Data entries
============
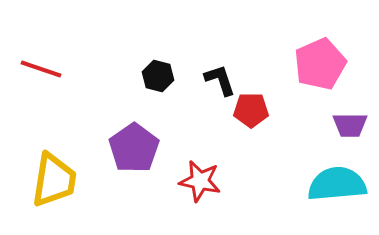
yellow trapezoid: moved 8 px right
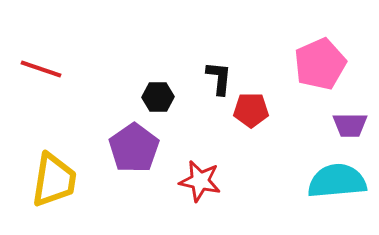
black hexagon: moved 21 px down; rotated 16 degrees counterclockwise
black L-shape: moved 1 px left, 2 px up; rotated 24 degrees clockwise
cyan semicircle: moved 3 px up
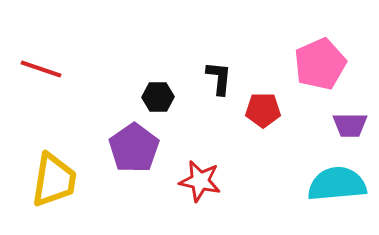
red pentagon: moved 12 px right
cyan semicircle: moved 3 px down
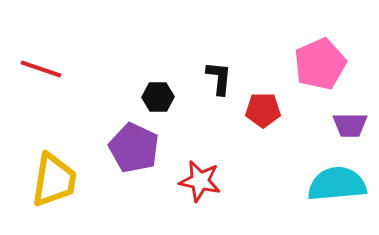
purple pentagon: rotated 12 degrees counterclockwise
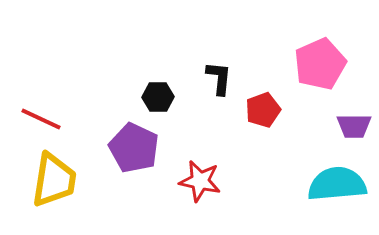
red line: moved 50 px down; rotated 6 degrees clockwise
red pentagon: rotated 20 degrees counterclockwise
purple trapezoid: moved 4 px right, 1 px down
============
* [Exercise details]: Copy out everything from the line containing "red line: moved" down to the end of the records, word for word.

* [Problem solution]:
red line: moved 50 px down; rotated 6 degrees clockwise
red pentagon: rotated 20 degrees counterclockwise
purple trapezoid: moved 4 px right, 1 px down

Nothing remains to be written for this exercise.